Exercise directions -
Among the records that follow, find the line with "camera: 50 degrees left, 5 degrees up" and the line with "(742, 278) = (410, 141): black". Set down those lines and all lines between them exactly, without adding anything.

Top of Records to process

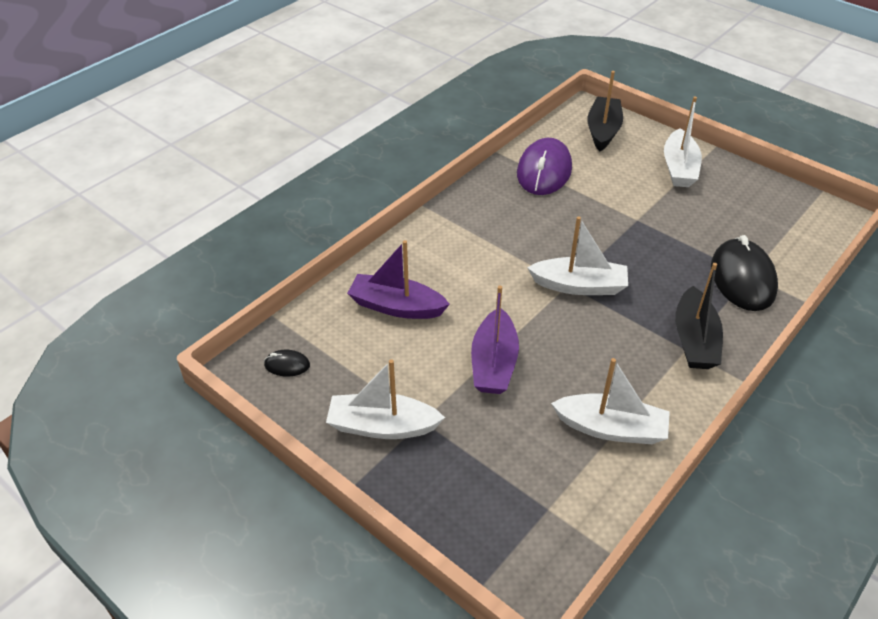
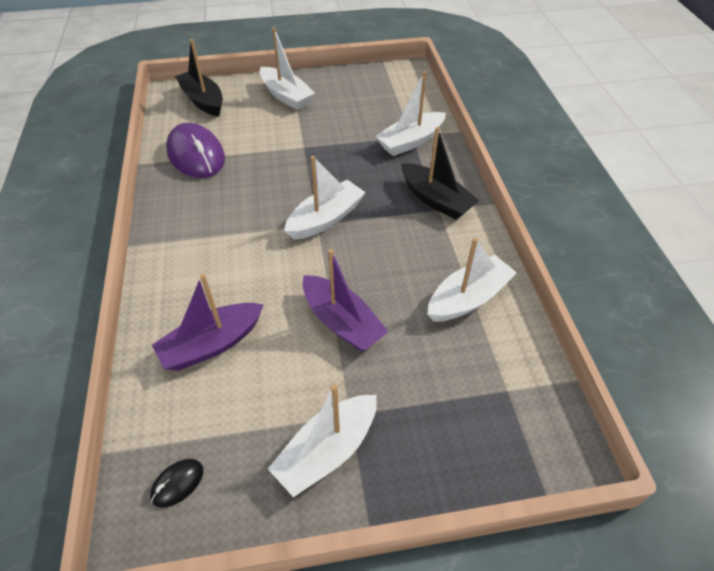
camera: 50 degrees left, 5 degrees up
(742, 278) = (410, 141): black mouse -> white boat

Bottom of Records to process
Top of Records to process

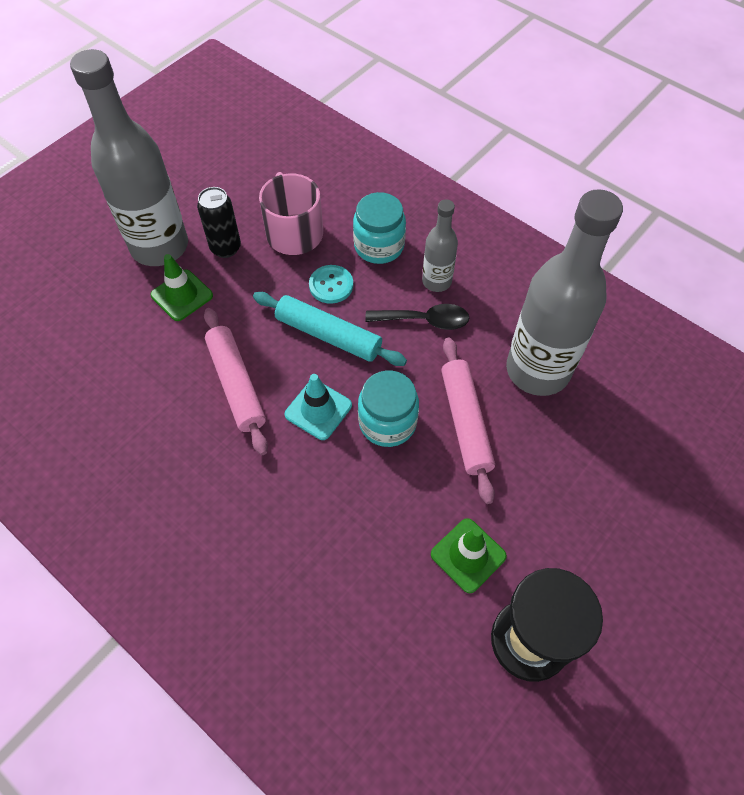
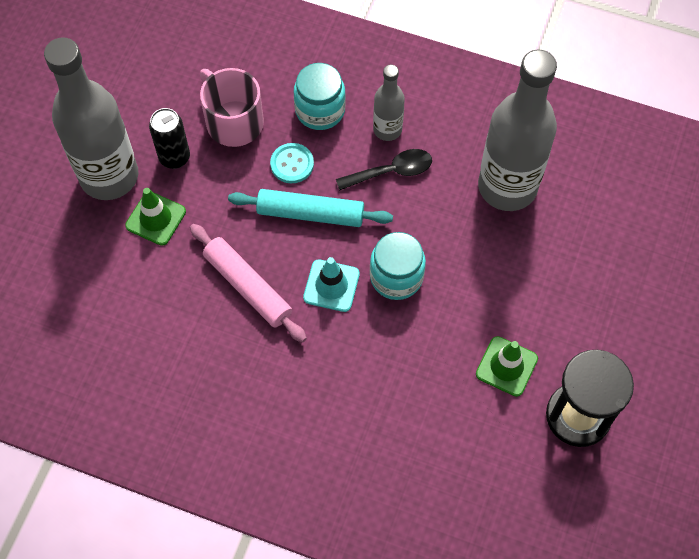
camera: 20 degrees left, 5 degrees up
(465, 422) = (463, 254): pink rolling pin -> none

Bottom of Records to process
Top of Records to process

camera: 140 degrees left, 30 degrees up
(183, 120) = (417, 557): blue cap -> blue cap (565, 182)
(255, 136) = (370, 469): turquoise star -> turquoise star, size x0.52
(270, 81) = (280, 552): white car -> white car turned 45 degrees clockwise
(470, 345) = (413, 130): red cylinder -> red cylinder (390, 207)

Bottom of Records to process

Exercise answer -
camera: 50 degrees left, 5 degrees up
(742, 278) = (410, 141): black mouse -> white boat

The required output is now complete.